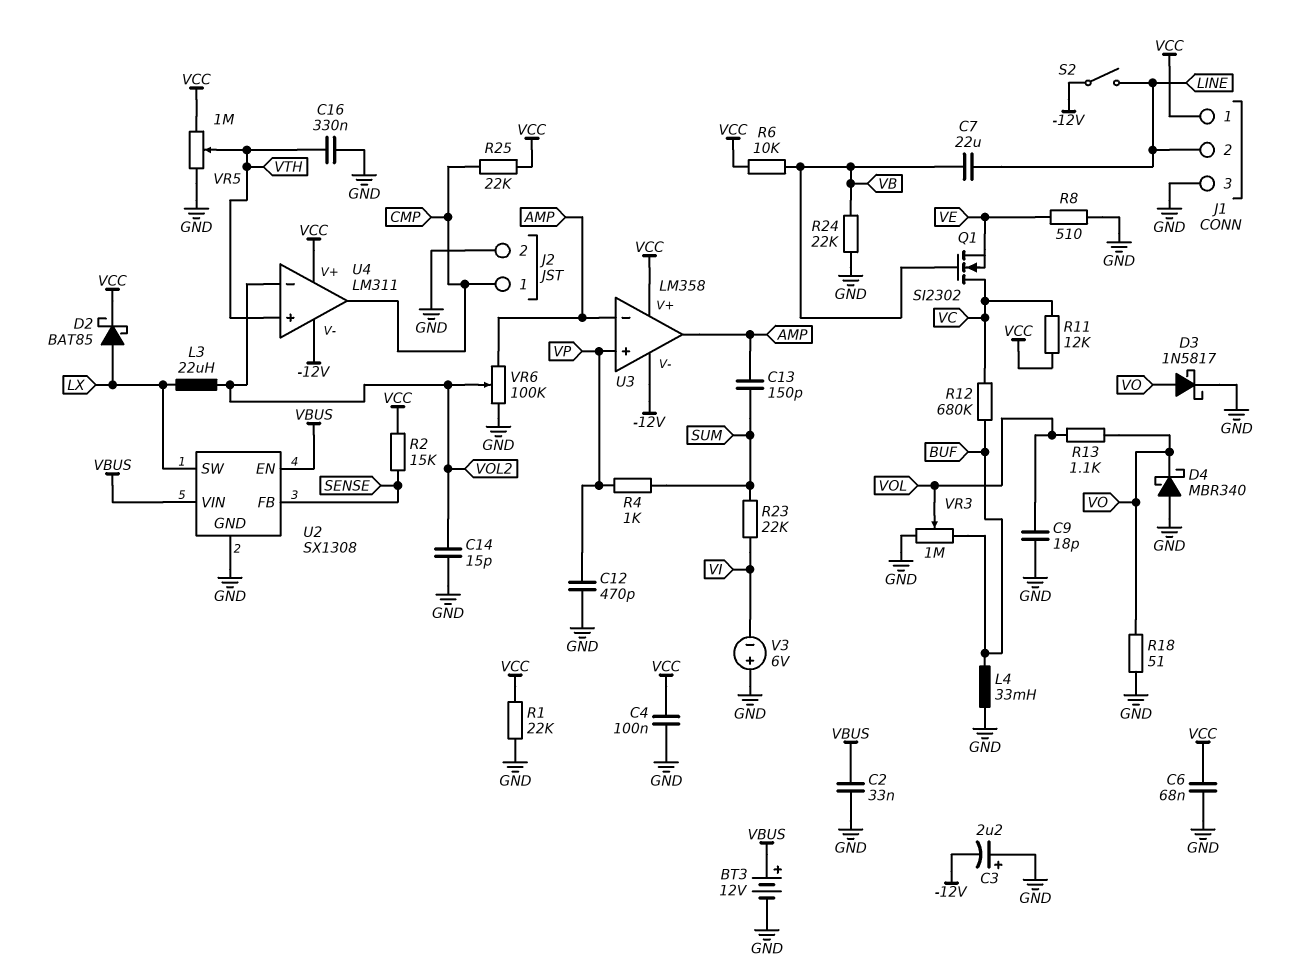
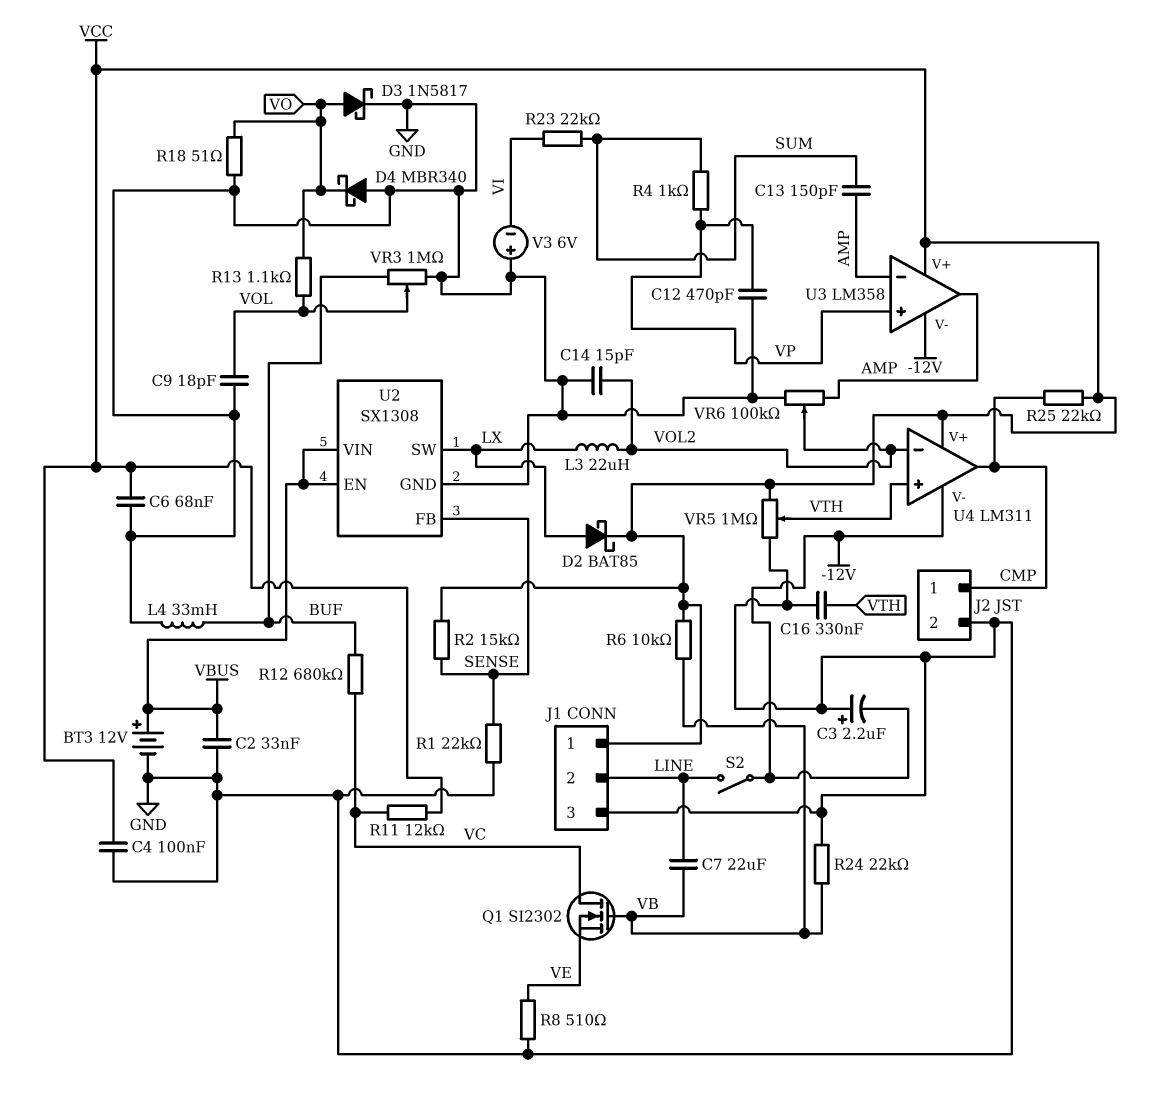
R1: 22k (GND, VCC) -> 22k (GND, SENSE)

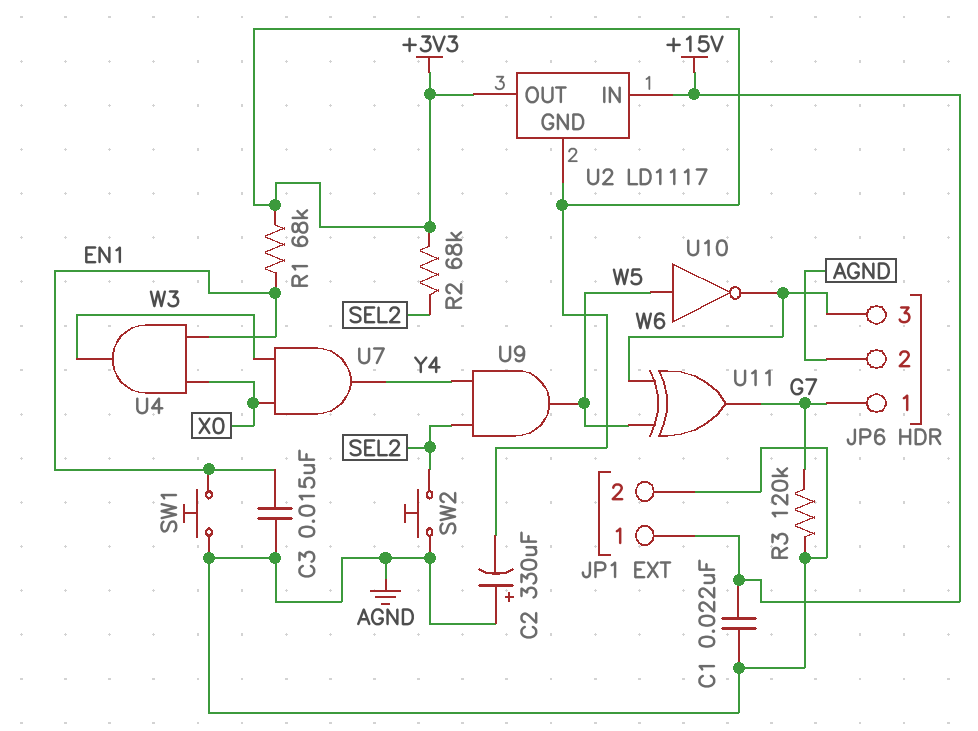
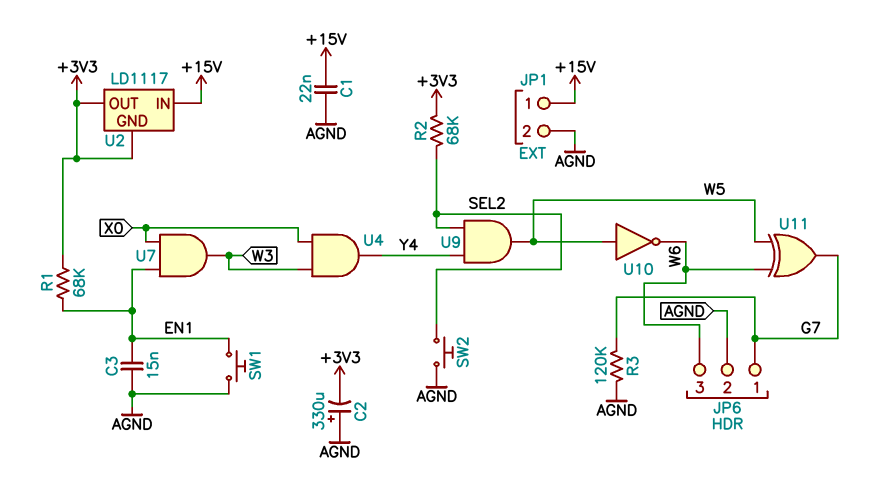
U4: AND (in EN1, in X0, out W3) -> AND (in W3, in X0, out Y4)
U7: AND (in W3, in X0, out Y4) -> AND (in EN1, in X0, out W3)

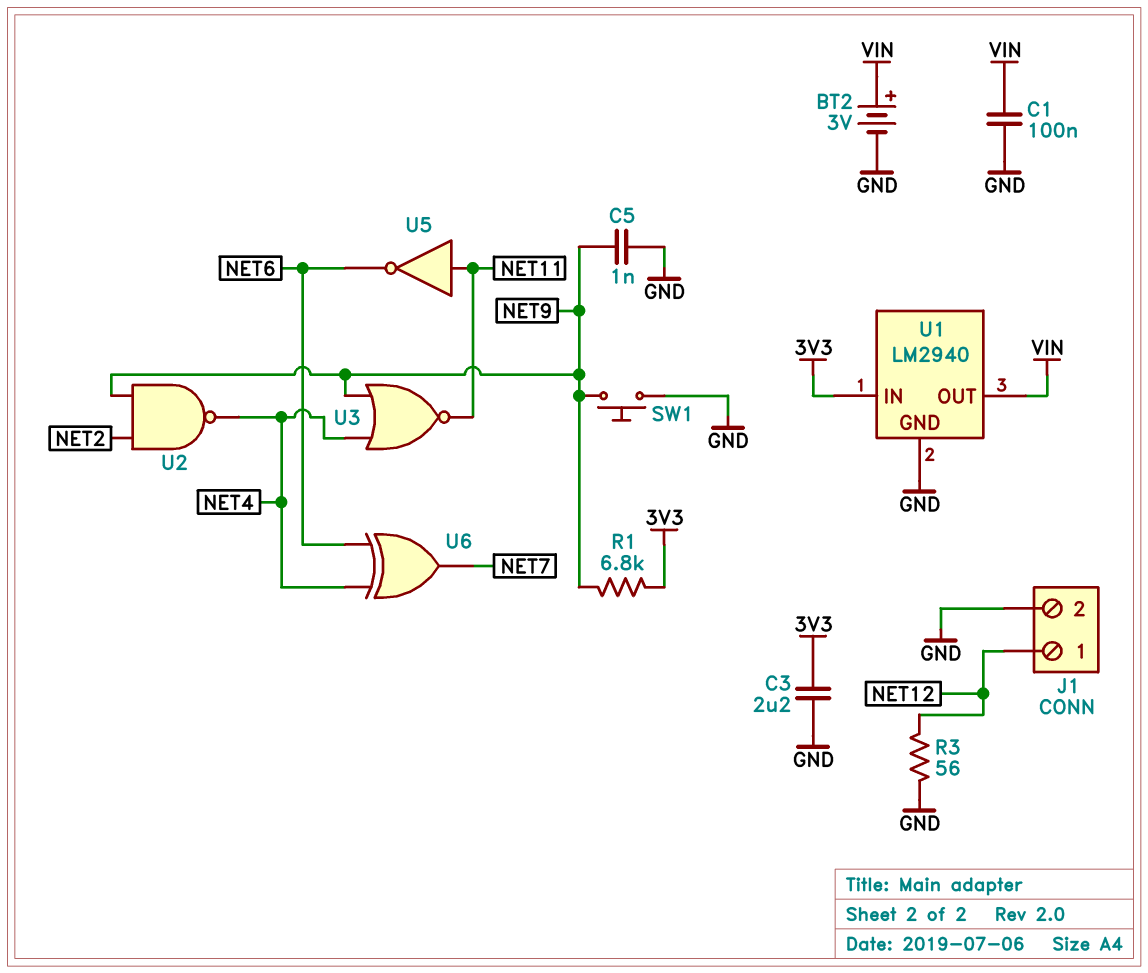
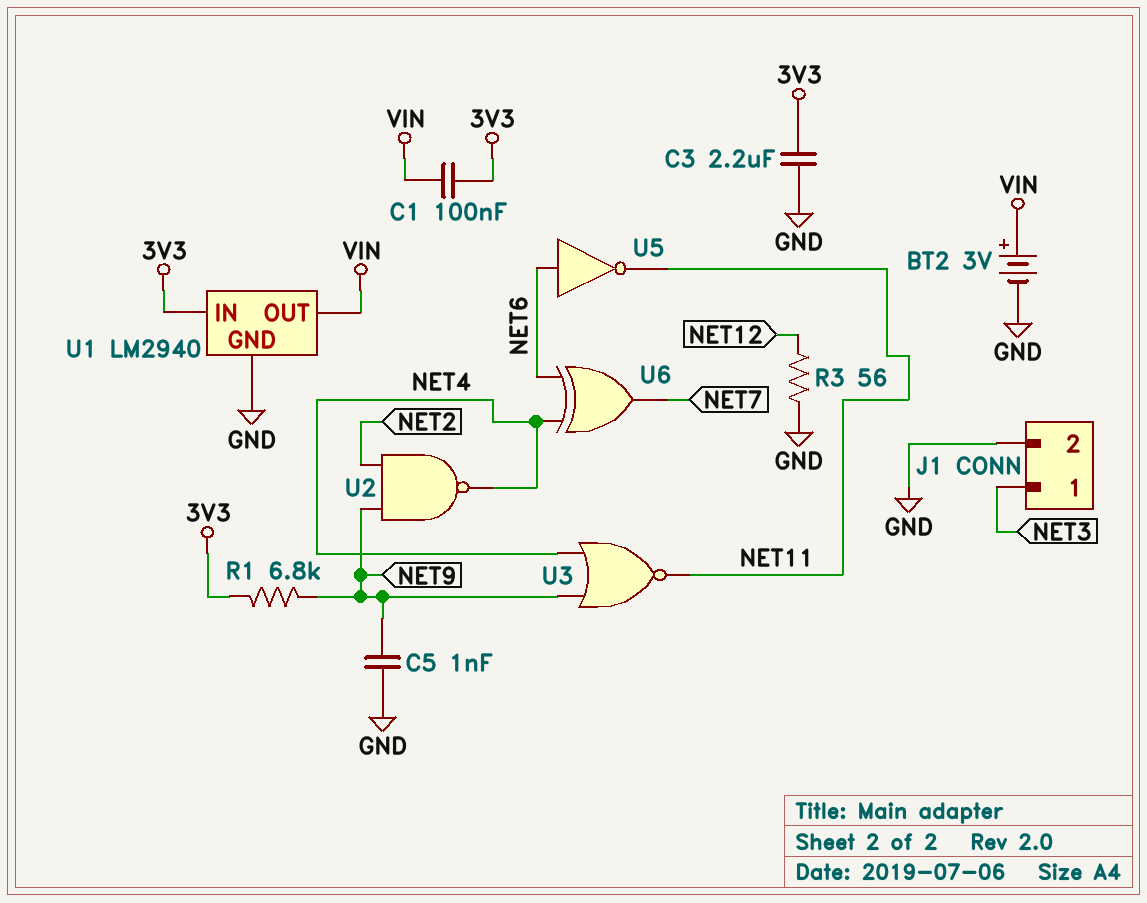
C1: 100nF (GND, VIN) -> 100nF (3V3, VIN)
J1 pin 1: NET12 -> NET3
SW1: button (GND, NET9) -> none
U5: NOT (in NET11, out NET6) -> NOT (in NET6, out NET11)

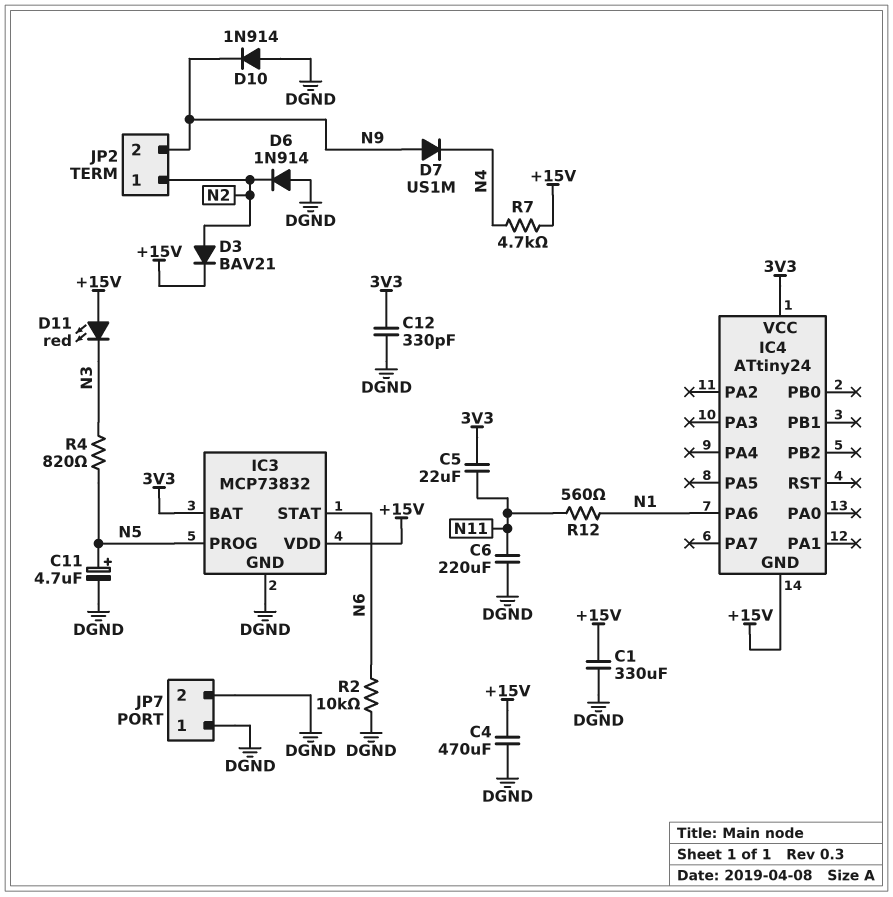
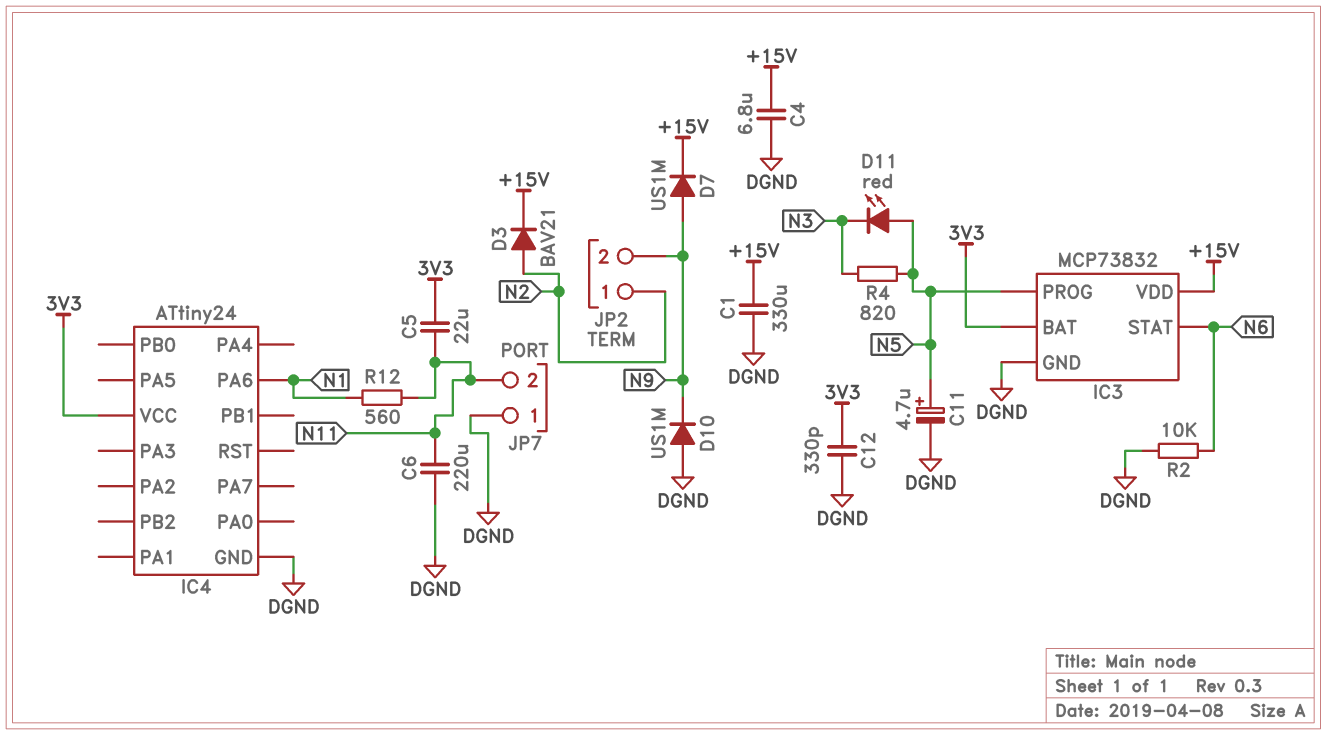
C4: 470uF (+15V, DGND) -> 6.8uF (+15V, DGND)
D6: diode 1N914 (A DGND, K N2) -> none
D7: diode US1M (A N9, K N4) -> diode US1M (A N9, K +15V)
D10: diode 1N914 (A DGND, K N9) -> diode US1M (A DGND, K N9)
D11: LED red (A +15V, K N3) -> LED red (A N5, K N3)
IC4 pin GND: +15V -> DGND
JP7 pin 2: DGND -> N11
R7: 4.7k (+15V, N4) -> none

- **Problem requirements**
What you give back should match the entries above exactly, except that pictures are dropped.

- **Task solution**
R1: 22k (GND, VCC) -> 22k (GND, SENSE)

U4: AND (in EN1, in X0, out W3) -> AND (in W3, in X0, out Y4)
U7: AND (in W3, in X0, out Y4) -> AND (in EN1, in X0, out W3)

C1: 100nF (GND, VIN) -> 100nF (3V3, VIN)
J1 pin 1: NET12 -> NET3
SW1: button (GND, NET9) -> none
U5: NOT (in NET11, out NET6) -> NOT (in NET6, out NET11)

C4: 470uF (+15V, DGND) -> 6.8uF (+15V, DGND)
D6: diode 1N914 (A DGND, K N2) -> none
D7: diode US1M (A N9, K N4) -> diode US1M (A N9, K +15V)
D10: diode 1N914 (A DGND, K N9) -> diode US1M (A DGND, K N9)
D11: LED red (A +15V, K N3) -> LED red (A N5, K N3)
IC4 pin GND: +15V -> DGND
JP7 pin 2: DGND -> N11
R7: 4.7k (+15V, N4) -> none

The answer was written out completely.